■ **TASK STATEMENT**
Return each line of the listing that follows in which the string "white" can be found.

----

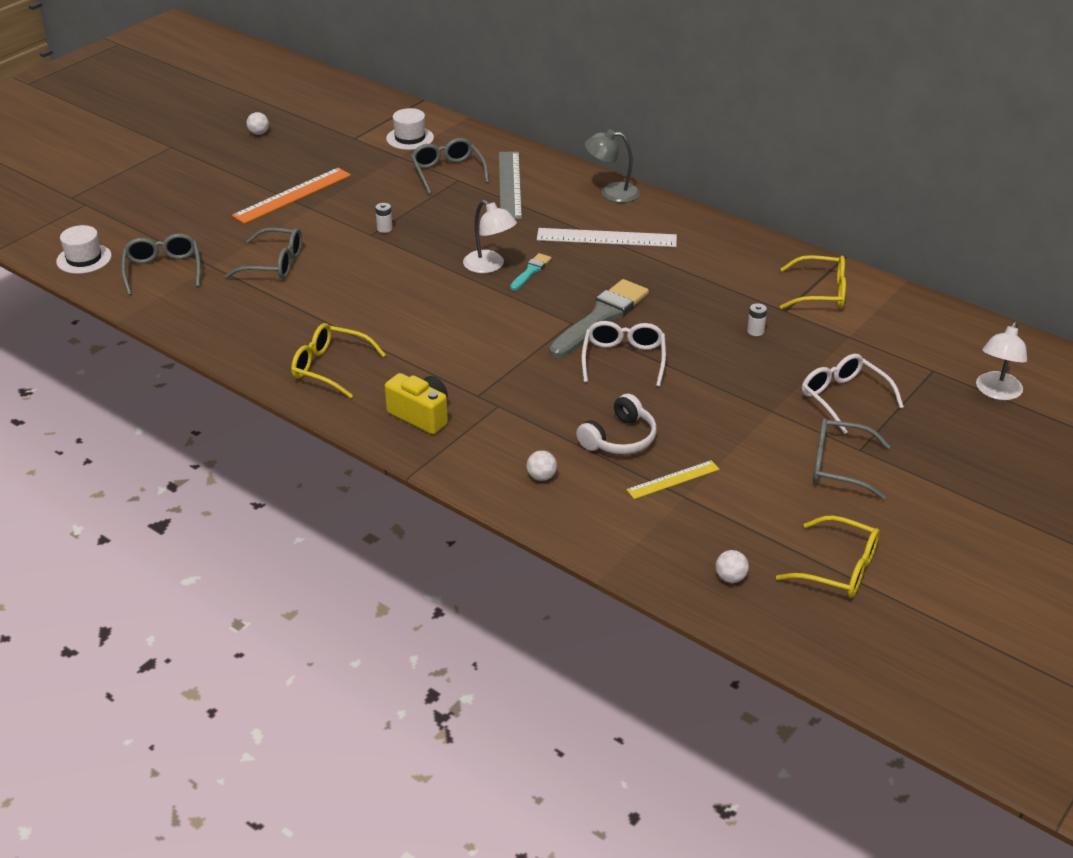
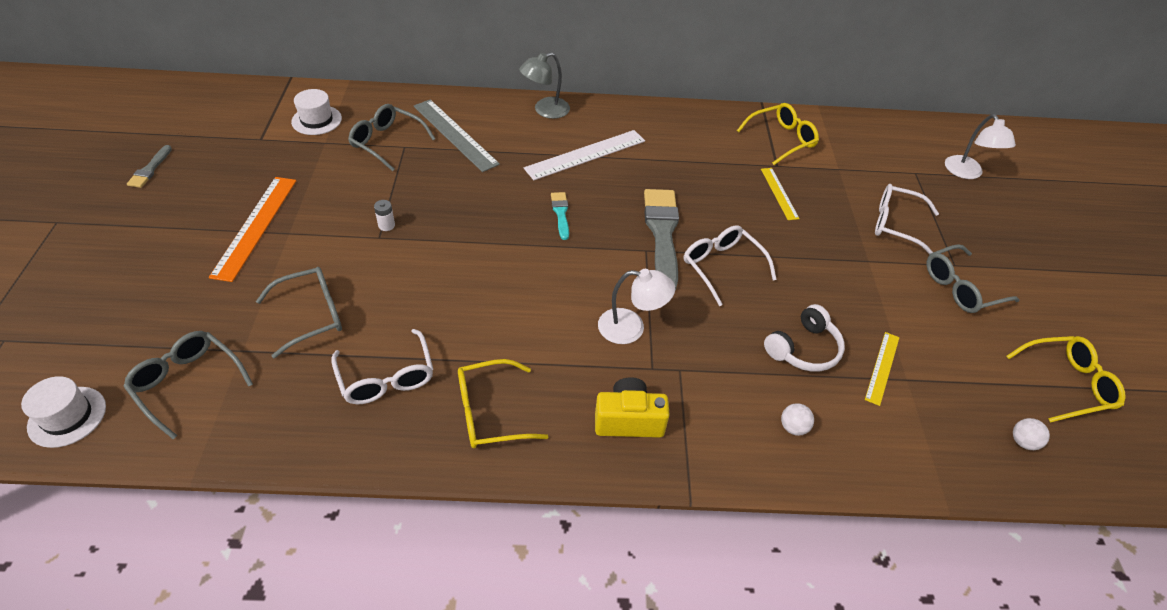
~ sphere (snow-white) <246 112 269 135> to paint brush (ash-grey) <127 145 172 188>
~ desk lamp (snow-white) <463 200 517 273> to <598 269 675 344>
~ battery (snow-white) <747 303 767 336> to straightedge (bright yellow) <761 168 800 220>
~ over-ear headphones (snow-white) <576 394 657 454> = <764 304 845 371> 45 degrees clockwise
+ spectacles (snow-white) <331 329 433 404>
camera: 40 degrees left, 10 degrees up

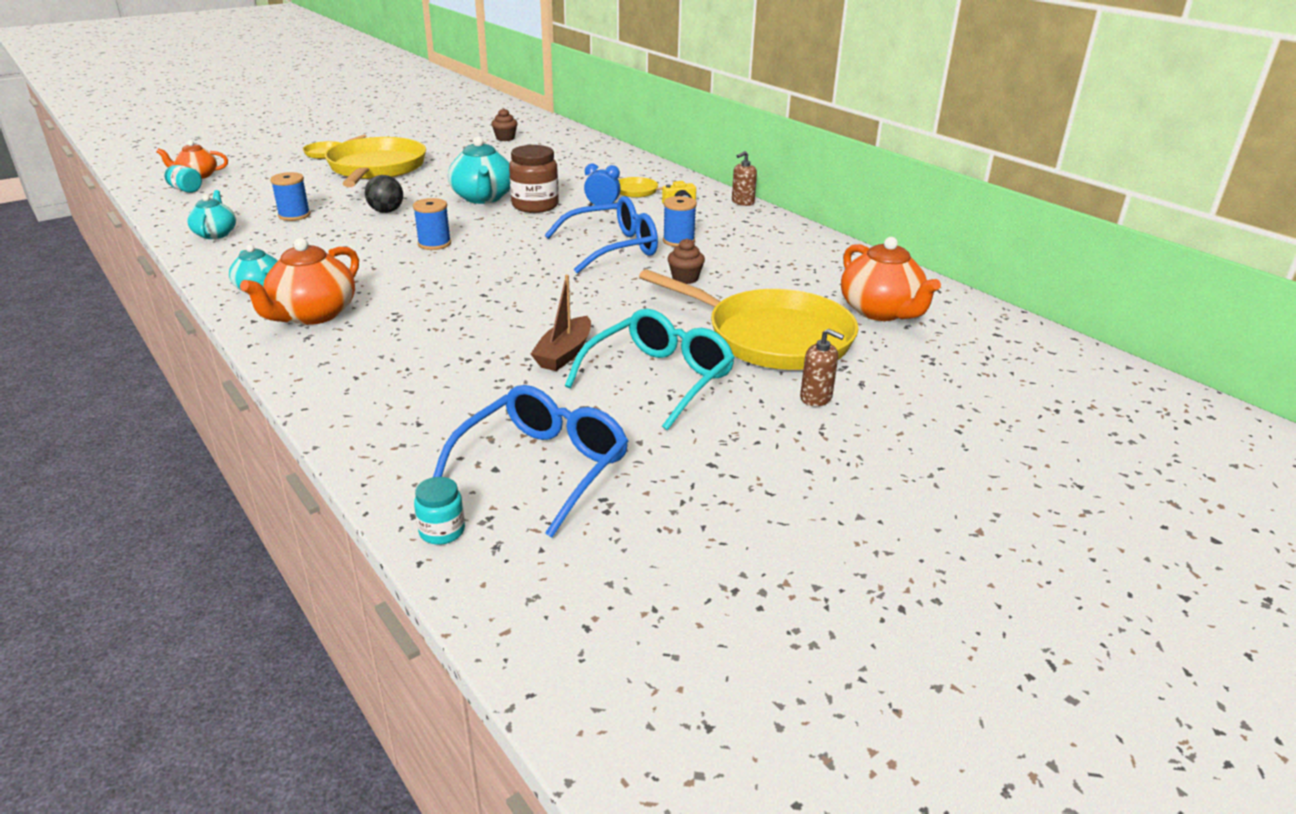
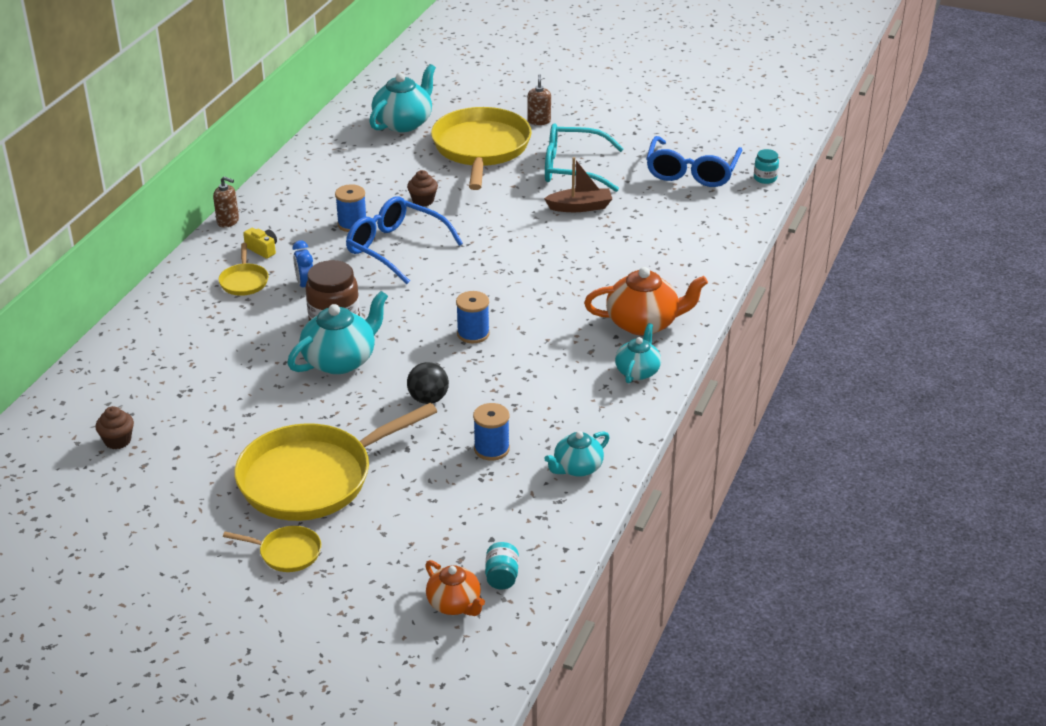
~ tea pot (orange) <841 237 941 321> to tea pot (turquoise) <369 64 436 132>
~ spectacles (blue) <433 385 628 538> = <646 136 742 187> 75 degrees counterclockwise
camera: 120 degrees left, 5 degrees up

----

■ **EXPECTED OUTPUT**
~ sphere (snow-white) <246 112 269 135> to paint brush (ash-grey) <127 145 172 188>
~ desk lamp (snow-white) <463 200 517 273> to <598 269 675 344>
~ battery (snow-white) <747 303 767 336> to straightedge (bright yellow) <761 168 800 220>
~ over-ear headphones (snow-white) <576 394 657 454> = <764 304 845 371> 45 degrees clockwise
+ spectacles (snow-white) <331 329 433 404>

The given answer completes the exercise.